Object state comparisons
++++++
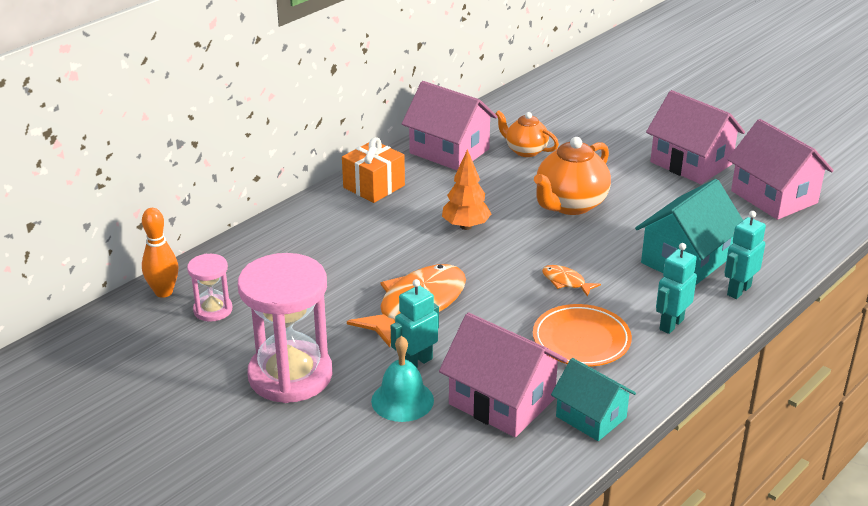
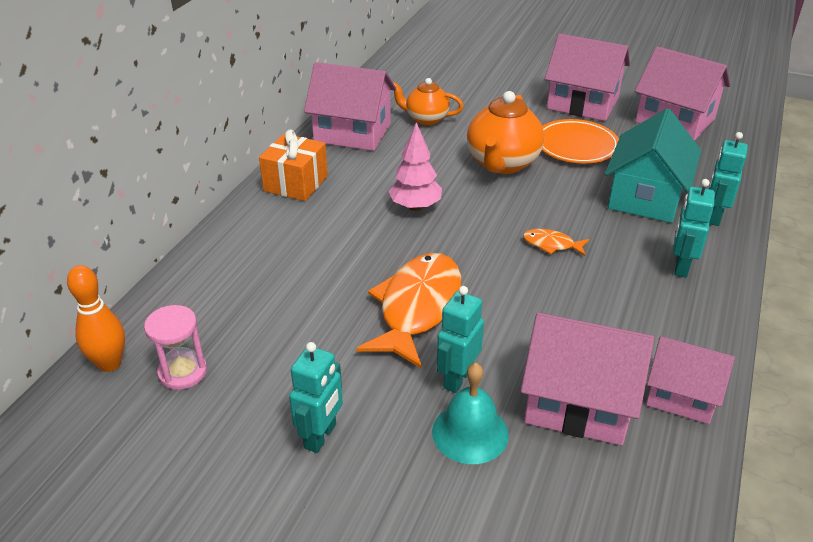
camera: 20 degrees left, 5 degrees up
(290, 375) = (321, 436): pink hourglass -> turquoise robot
(466, 226) = (415, 207): orange tree -> pink tree
(581, 340) = (609, 306): orange plate -> orange plate (576, 146)
(591, 417) = (681, 395): turquoise house -> pink house

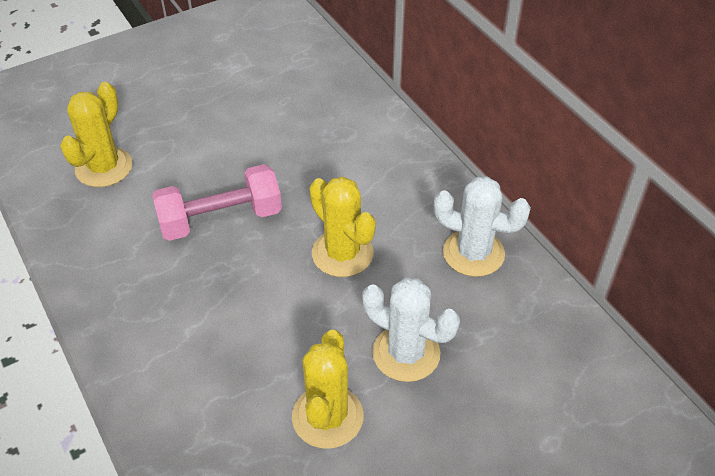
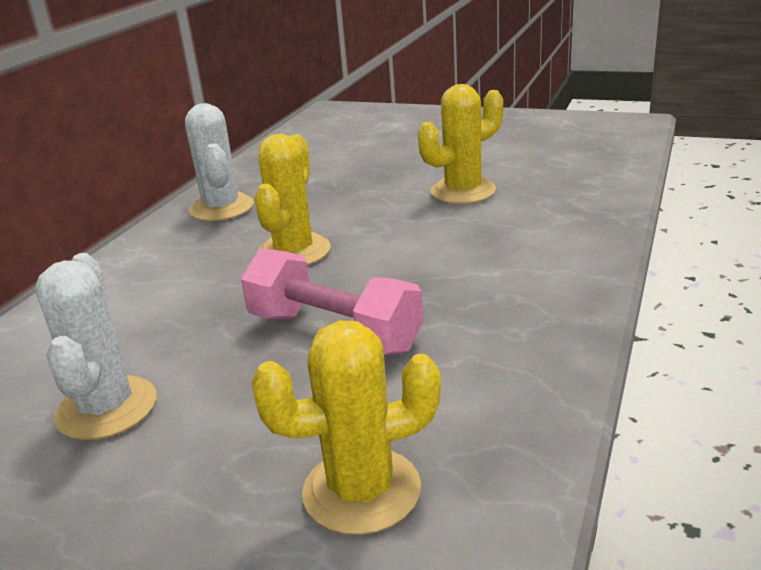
camera: 125 degrees left, 20 degrees down
(406, 353) = (364, 192): white cactus -> white cactus (106, 408)

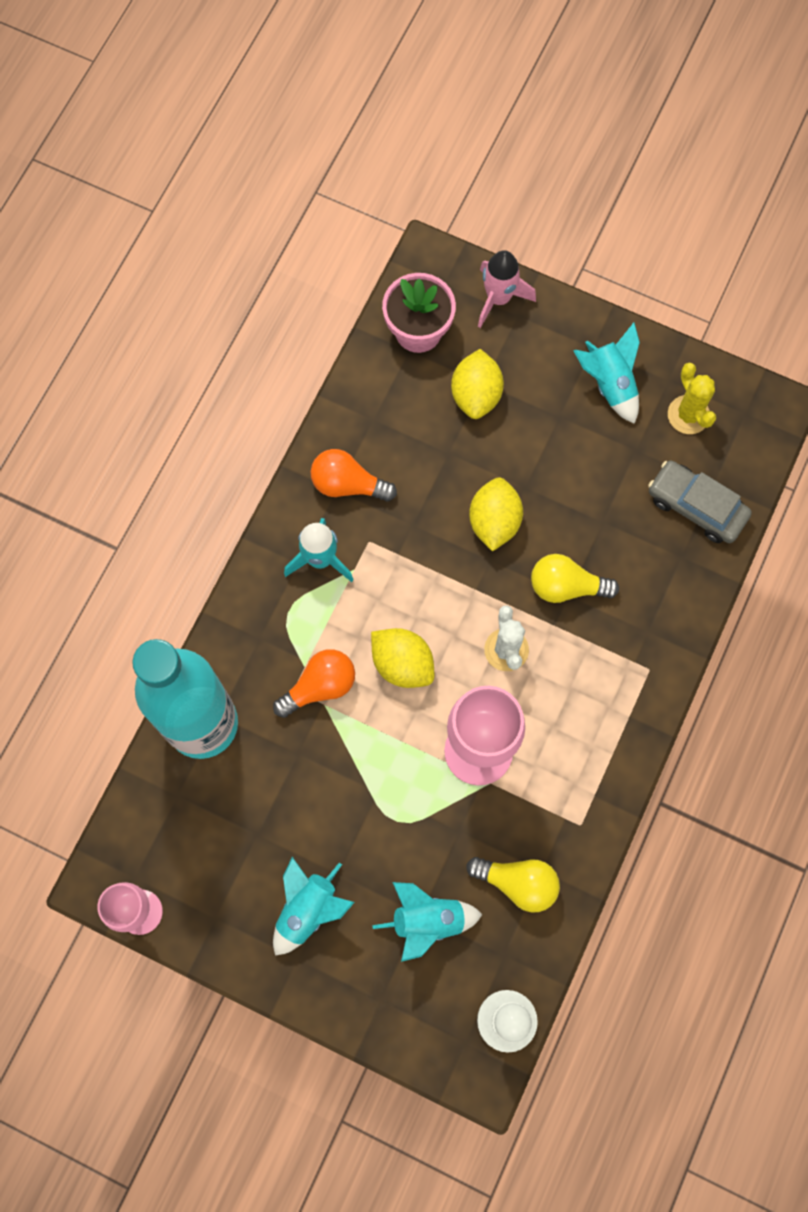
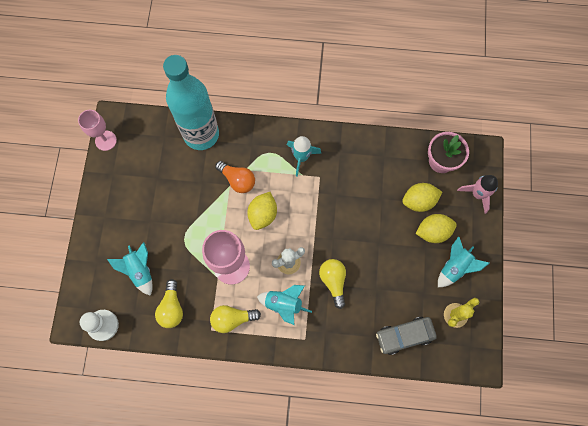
camera: 70 degrees right, 0 degrees up
(308, 909) = (129, 213): turquoise rocket -> turquoise rocket (284, 304)
(348, 484) = (345, 156): orange light bulb -> none
(494, 522) = (354, 233): yellow lemon -> yellow lemon (433, 232)
(573, 780) = (232, 319): none -> yellow light bulb
(696, 507) = (404, 336): grey car -> grey car turned 120 degrees counterclockwise

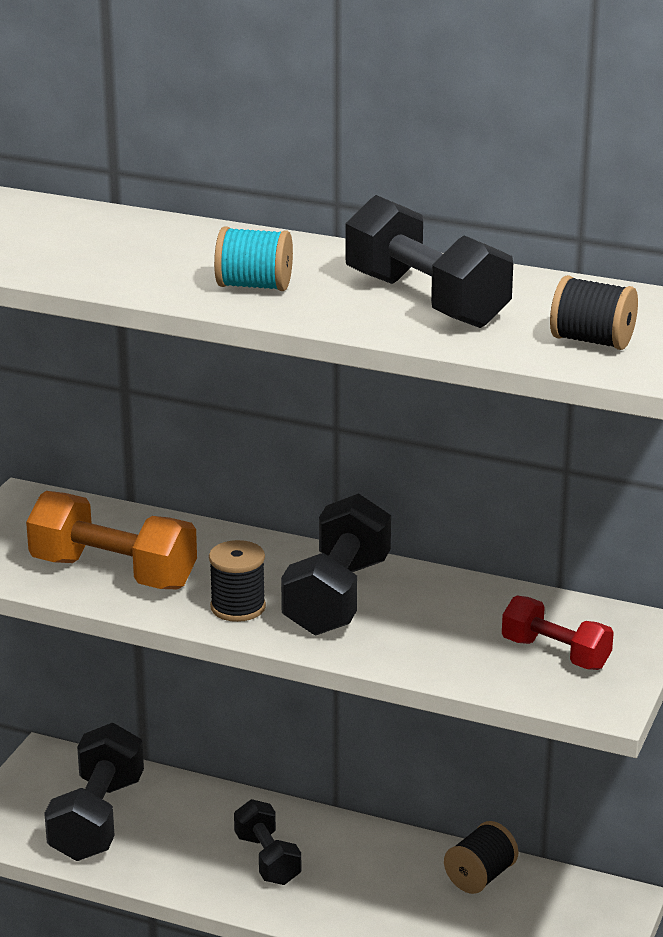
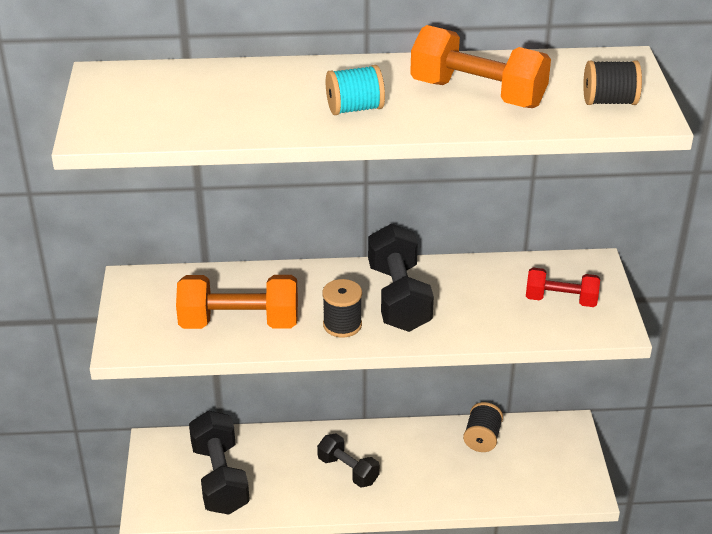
camera: 25 degrees left, 10 degrees up
(426, 301) = (477, 94): black dumbbell -> orange dumbbell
++++++
EXERCISE AIM →
Go through the entries above and print each one exactly, minus the pictures.

EXERCISE OUTPUT →
camera: 20 degrees left, 5 degrees up
(290, 375) = (321, 436): pink hourglass -> turquoise robot
(466, 226) = (415, 207): orange tree -> pink tree
(581, 340) = (609, 306): orange plate -> orange plate (576, 146)
(591, 417) = (681, 395): turquoise house -> pink house

camera: 125 degrees left, 20 degrees down
(406, 353) = (364, 192): white cactus -> white cactus (106, 408)

camera: 70 degrees right, 0 degrees up
(308, 909) = (129, 213): turquoise rocket -> turquoise rocket (284, 304)
(348, 484) = (345, 156): orange light bulb -> none
(494, 522) = (354, 233): yellow lemon -> yellow lemon (433, 232)
(573, 780) = (232, 319): none -> yellow light bulb
(696, 507) = (404, 336): grey car -> grey car turned 120 degrees counterclockwise

camera: 25 degrees left, 10 degrees up
(426, 301) = (477, 94): black dumbbell -> orange dumbbell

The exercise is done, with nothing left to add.